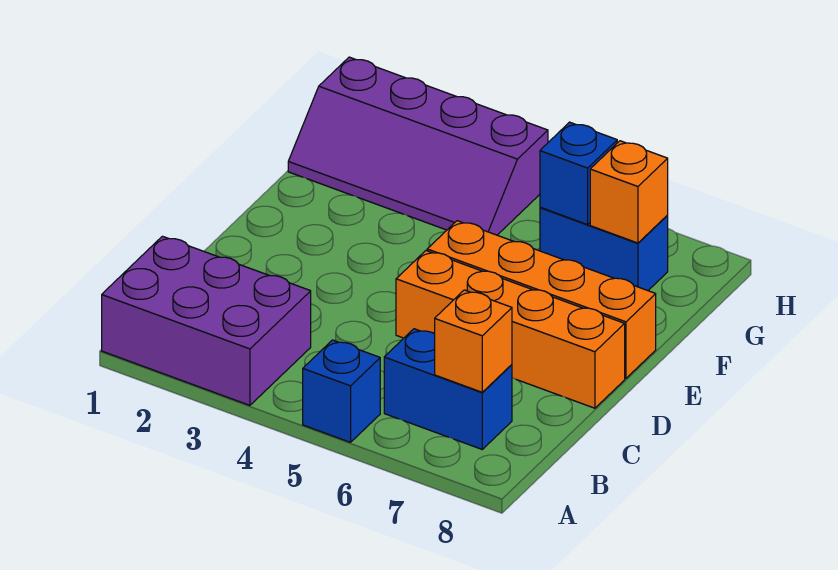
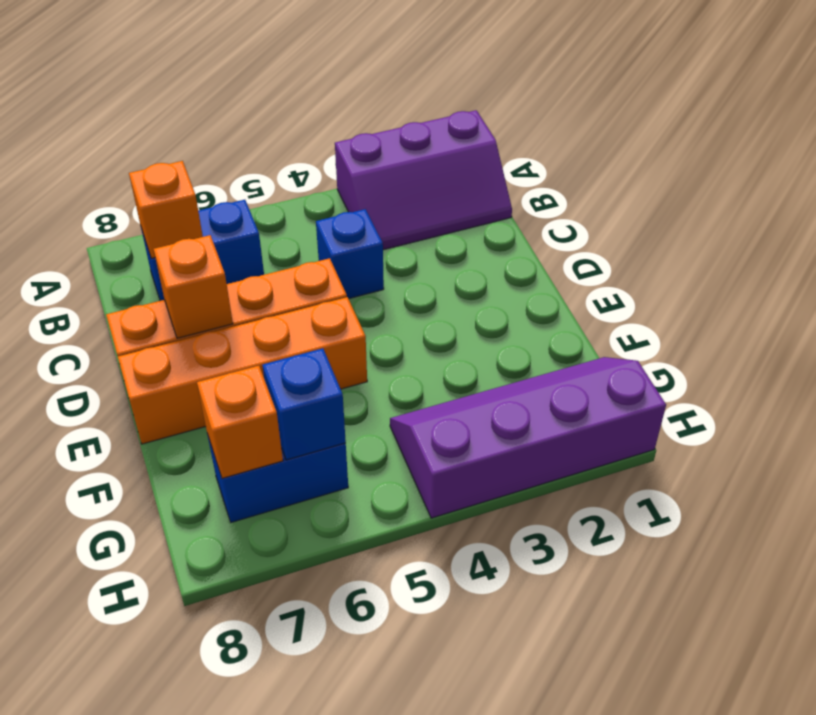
purple brick A1:B3 level 1 -> purple slope A1:B3 level 1 top A
blue brick A5 level 1 -> blue brick C4 level 1
none -> orange brick D7 level 2

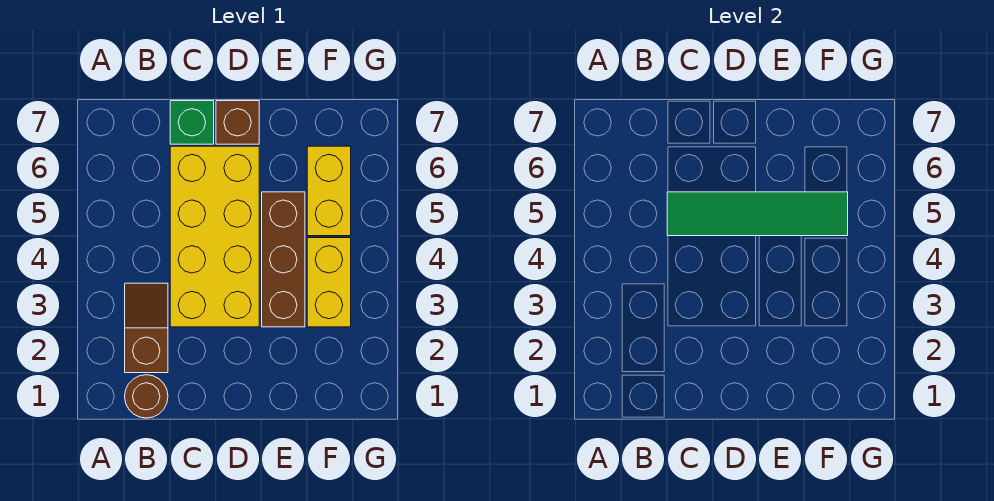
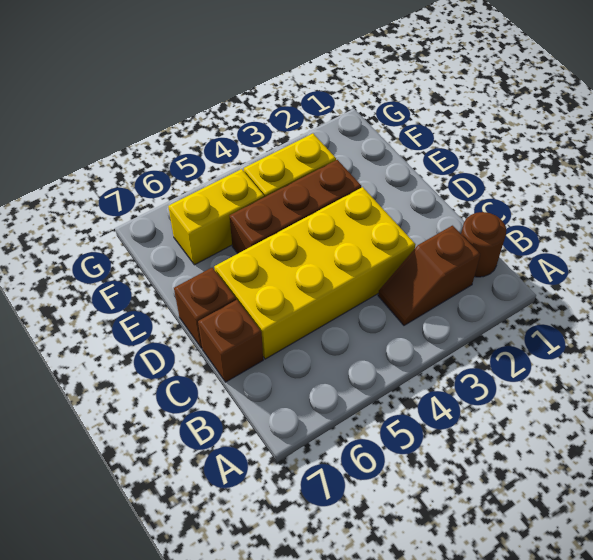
green tile C5:F5 level 2 -> none
green brick C7 level 1 -> brown brick C7 level 1

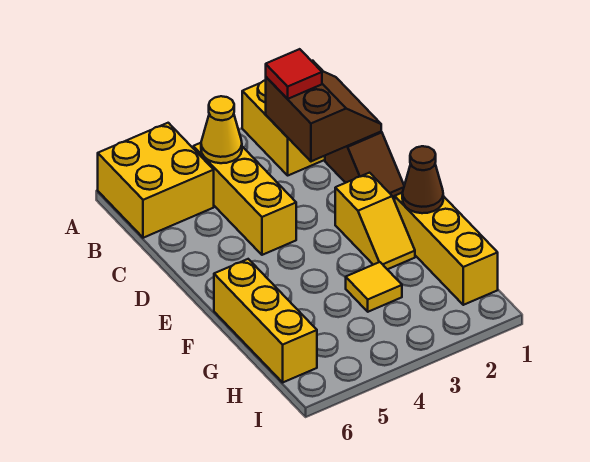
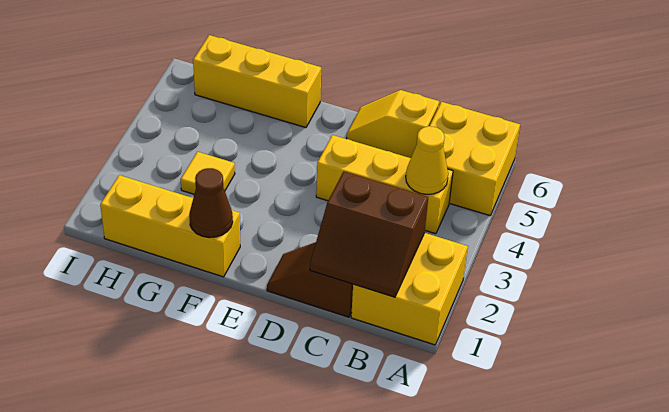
red tile B2 level 3 -> none
yellow slope E2:F2 level 1 top E -> yellow slope C6:D6 level 1 top C

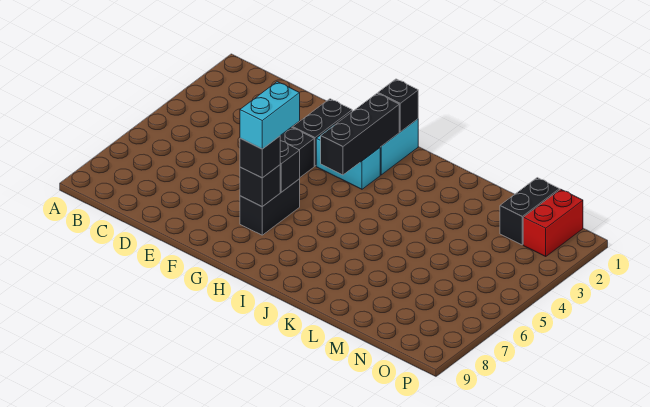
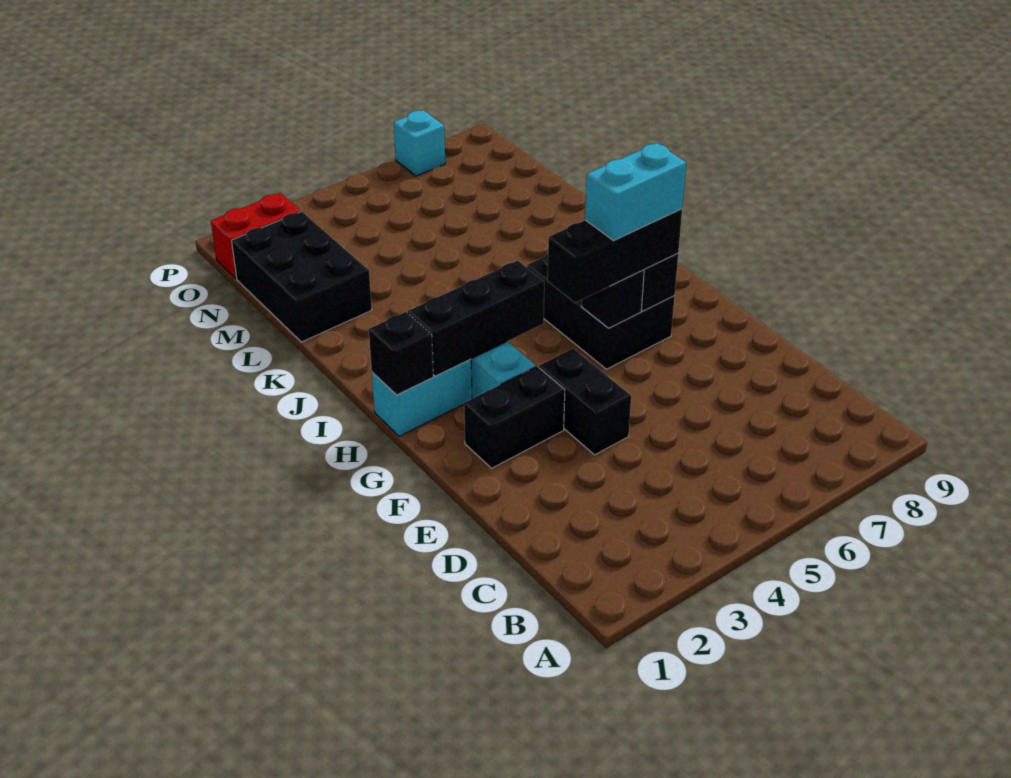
black brick G6:G7 level 1 -> black brick G6:I7 level 1
black brick G7 level 3 -> black brick G5:G7 level 3
black brick N1:N2 level 1 -> black brick L1:N2 level 1
none -> cyan brick P7 level 1

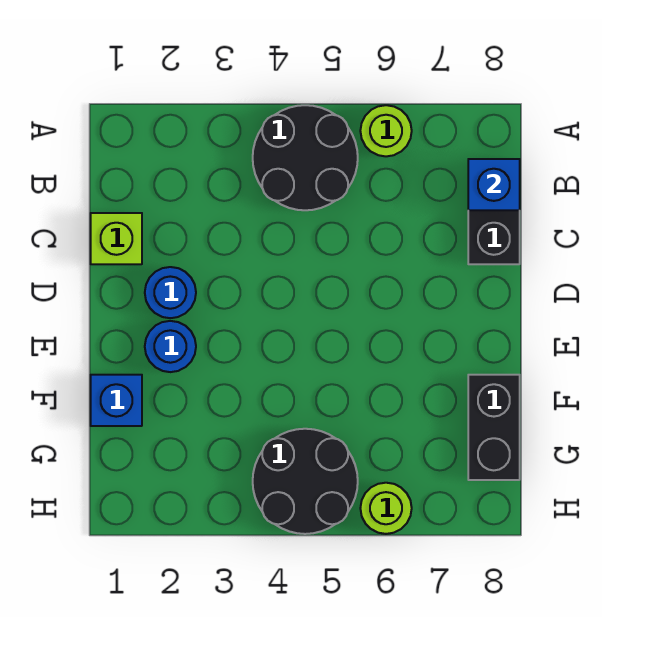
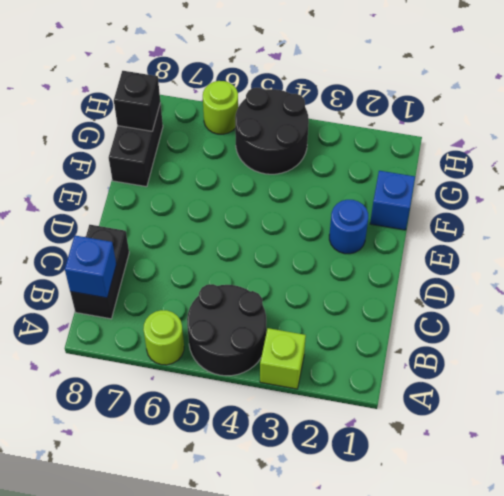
lime brick C1 level 1 -> lime brick A3 level 1
blue round brick D2 level 1 -> none
none -> black brick G8 level 2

| How to complete this task |
Write out exactly the lines from the line that contains "green brick C7" through the end of the material, including both ends. No pictures belong in the copy.

| Response to this exercise |
green brick C7 level 1 -> brown brick C7 level 1

red tile B2 level 3 -> none
yellow slope E2:F2 level 1 top E -> yellow slope C6:D6 level 1 top C

black brick G6:G7 level 1 -> black brick G6:I7 level 1
black brick G7 level 3 -> black brick G5:G7 level 3
black brick N1:N2 level 1 -> black brick L1:N2 level 1
none -> cyan brick P7 level 1

lime brick C1 level 1 -> lime brick A3 level 1
blue round brick D2 level 1 -> none
none -> black brick G8 level 2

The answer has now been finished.